Problem statement:
Could you repeat, word for word, every line from the one containing "none -> ash-grey pillar candle 681 60 745 173" through the final line of the records below, and nothing else?

(Data extracts begins)

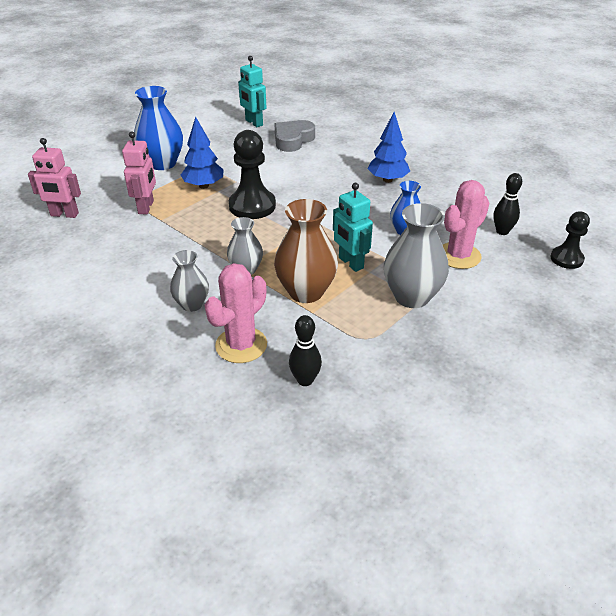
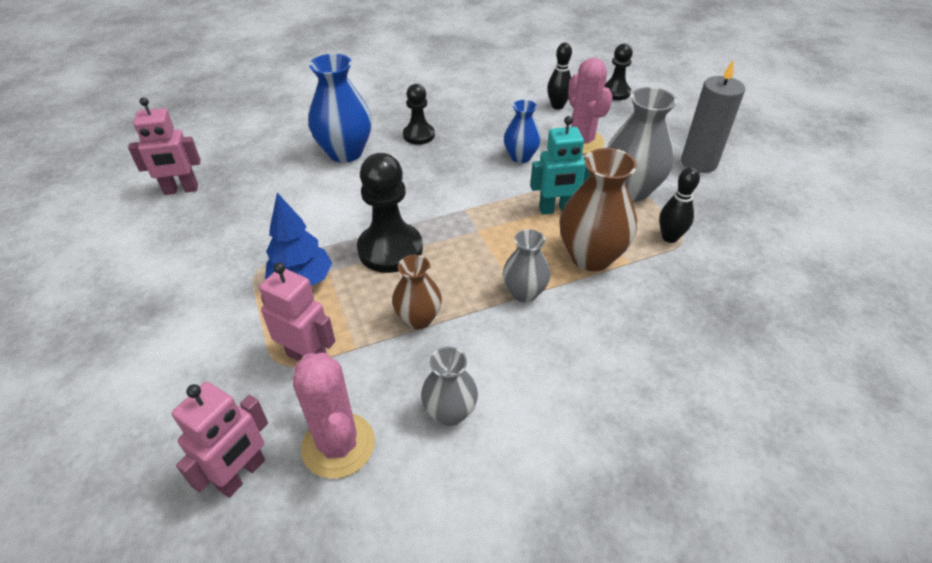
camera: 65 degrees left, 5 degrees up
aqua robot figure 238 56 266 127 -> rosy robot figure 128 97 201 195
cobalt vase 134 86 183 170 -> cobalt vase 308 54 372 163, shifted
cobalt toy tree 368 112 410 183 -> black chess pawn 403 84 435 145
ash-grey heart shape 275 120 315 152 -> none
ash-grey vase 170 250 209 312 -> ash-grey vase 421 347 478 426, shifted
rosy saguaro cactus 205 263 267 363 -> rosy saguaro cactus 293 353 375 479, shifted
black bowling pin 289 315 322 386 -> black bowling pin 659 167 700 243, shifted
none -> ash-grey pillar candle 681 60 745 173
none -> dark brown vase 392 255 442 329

(Data extracts ends)

Answer area:
none -> ash-grey pillar candle 681 60 745 173
none -> dark brown vase 392 255 442 329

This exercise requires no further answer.